=== WHAT YOU WILL DO ===
Please copy each line of the listing that includes the string "power".

● ● ● ● ●

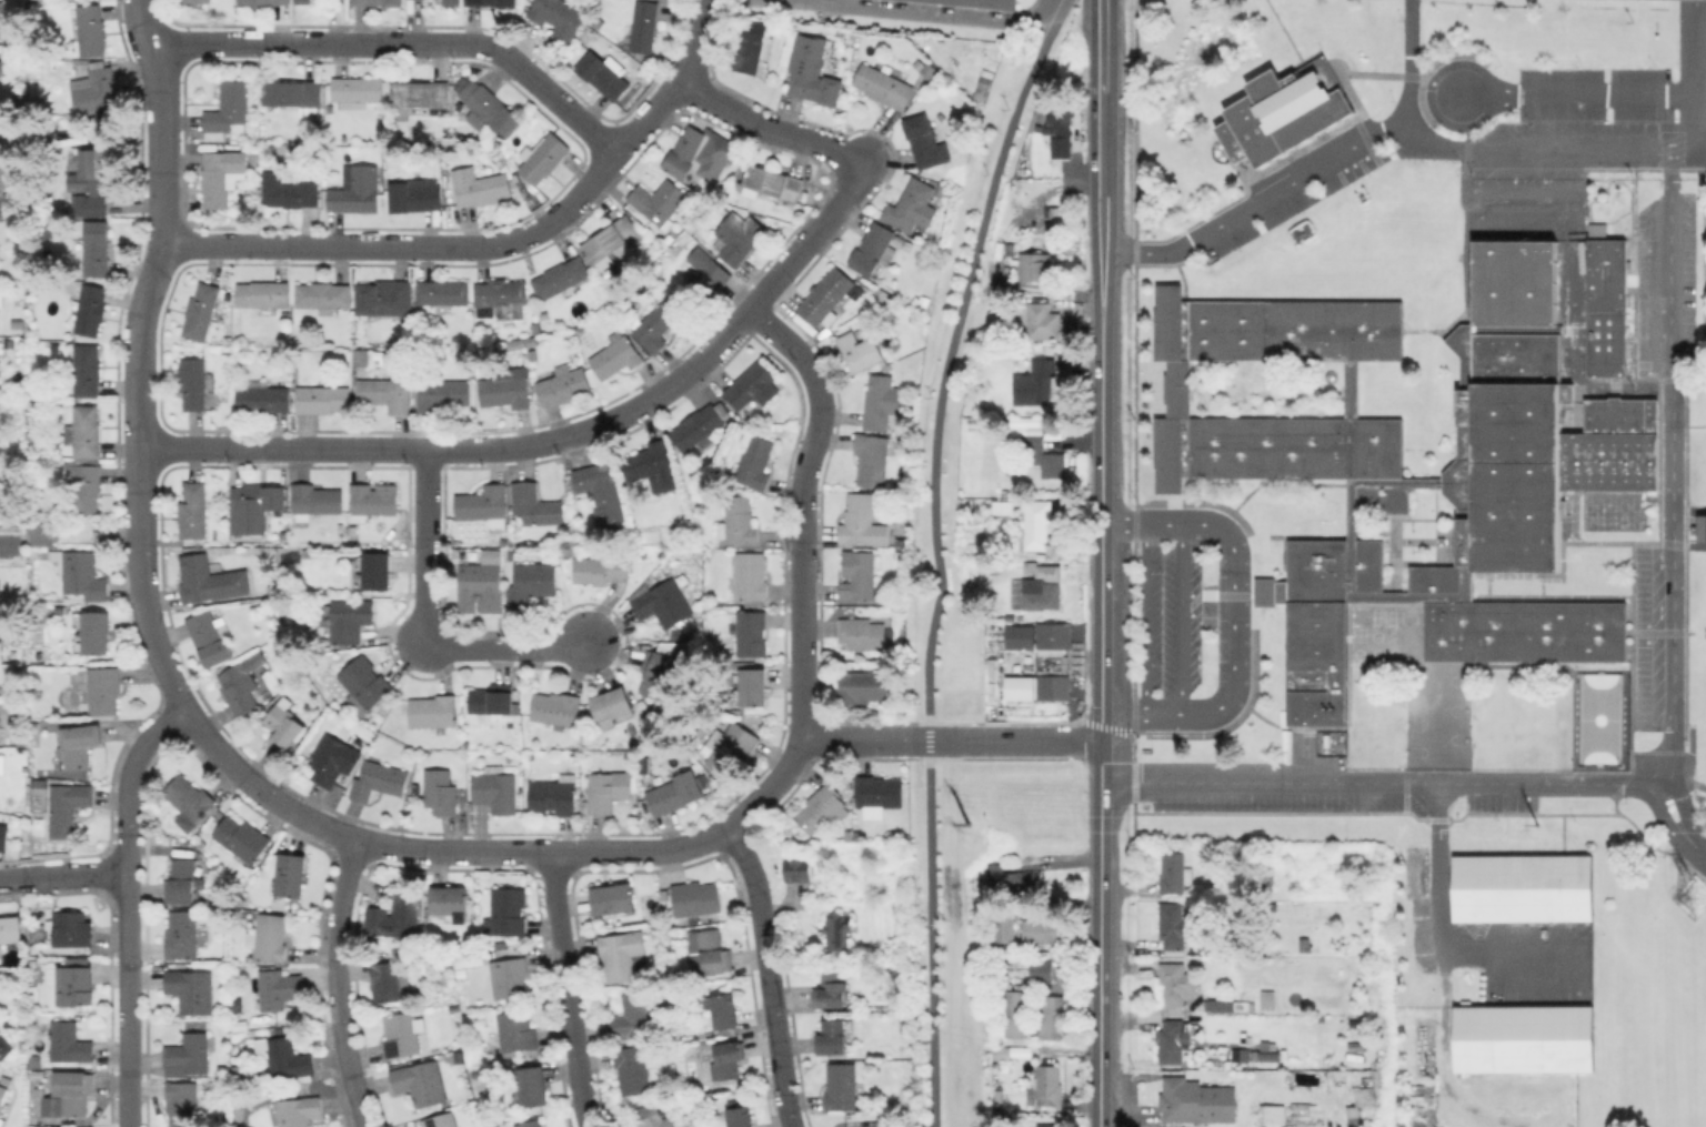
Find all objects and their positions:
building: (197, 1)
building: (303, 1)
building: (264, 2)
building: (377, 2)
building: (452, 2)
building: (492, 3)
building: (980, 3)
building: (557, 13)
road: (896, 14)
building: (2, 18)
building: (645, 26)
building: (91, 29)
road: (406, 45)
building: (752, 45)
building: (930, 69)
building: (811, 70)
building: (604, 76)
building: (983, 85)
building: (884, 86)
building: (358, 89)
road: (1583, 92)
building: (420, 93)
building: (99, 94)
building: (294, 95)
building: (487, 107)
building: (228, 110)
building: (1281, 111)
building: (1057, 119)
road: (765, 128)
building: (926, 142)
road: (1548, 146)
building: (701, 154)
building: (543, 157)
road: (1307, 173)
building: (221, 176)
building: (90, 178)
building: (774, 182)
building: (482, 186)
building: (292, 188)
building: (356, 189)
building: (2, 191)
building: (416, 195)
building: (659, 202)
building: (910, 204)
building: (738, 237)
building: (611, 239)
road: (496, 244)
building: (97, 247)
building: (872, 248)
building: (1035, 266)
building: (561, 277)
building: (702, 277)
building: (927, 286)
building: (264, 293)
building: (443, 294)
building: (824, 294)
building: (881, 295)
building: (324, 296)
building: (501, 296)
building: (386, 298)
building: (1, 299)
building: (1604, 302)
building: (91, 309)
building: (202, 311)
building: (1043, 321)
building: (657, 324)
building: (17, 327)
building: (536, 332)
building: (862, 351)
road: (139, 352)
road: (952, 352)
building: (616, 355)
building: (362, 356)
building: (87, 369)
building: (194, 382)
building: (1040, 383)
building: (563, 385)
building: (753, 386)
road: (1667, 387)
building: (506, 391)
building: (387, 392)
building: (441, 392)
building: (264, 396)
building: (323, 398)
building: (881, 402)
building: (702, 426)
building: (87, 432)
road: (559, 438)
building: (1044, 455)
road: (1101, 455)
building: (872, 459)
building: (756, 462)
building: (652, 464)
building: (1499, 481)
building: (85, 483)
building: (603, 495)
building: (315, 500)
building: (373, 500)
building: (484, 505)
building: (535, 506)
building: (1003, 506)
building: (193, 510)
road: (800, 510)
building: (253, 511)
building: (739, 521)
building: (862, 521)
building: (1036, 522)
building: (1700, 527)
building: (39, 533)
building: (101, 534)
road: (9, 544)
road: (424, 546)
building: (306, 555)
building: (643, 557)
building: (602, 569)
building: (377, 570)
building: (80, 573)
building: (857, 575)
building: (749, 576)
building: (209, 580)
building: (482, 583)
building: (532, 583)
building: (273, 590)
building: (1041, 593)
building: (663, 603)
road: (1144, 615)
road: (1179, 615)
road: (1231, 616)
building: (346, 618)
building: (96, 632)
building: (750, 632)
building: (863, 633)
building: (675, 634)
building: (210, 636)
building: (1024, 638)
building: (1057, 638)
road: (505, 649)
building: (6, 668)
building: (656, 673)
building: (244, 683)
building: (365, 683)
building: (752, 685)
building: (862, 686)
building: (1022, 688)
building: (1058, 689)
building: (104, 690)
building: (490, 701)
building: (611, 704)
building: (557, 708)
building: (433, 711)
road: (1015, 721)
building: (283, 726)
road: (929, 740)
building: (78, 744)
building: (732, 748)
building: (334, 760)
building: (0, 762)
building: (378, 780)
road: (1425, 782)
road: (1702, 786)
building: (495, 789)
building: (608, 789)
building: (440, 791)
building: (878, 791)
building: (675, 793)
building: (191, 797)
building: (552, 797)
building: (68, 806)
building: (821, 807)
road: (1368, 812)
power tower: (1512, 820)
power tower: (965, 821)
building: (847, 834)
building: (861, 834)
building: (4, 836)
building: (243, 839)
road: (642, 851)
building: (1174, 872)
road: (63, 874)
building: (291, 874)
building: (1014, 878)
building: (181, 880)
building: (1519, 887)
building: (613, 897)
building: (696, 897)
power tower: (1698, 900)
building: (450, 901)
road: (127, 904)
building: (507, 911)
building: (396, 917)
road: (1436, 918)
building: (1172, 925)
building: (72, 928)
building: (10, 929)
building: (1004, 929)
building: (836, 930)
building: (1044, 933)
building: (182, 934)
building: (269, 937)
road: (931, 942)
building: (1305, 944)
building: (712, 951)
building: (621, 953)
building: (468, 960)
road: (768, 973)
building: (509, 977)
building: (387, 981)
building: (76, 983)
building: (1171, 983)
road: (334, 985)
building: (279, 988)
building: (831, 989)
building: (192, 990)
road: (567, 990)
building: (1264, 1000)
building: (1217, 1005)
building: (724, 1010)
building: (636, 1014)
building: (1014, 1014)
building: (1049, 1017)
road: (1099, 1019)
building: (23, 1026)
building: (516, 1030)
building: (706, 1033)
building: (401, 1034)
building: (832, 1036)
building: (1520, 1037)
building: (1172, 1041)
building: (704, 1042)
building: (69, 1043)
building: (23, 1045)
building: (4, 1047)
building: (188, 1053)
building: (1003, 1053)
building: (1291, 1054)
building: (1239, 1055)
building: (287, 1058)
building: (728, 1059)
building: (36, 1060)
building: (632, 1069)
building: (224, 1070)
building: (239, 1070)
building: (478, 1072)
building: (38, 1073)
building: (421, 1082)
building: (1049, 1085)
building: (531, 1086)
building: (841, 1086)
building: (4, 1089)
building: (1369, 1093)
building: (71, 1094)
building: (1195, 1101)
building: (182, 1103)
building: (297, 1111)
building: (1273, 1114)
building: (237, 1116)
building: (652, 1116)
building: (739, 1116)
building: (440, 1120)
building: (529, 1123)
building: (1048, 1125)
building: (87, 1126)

● ● ● ● ●

=== OUTPUT FOR THIS EXERCISE ===
power tower: (1512, 820)
power tower: (965, 821)
power tower: (1698, 900)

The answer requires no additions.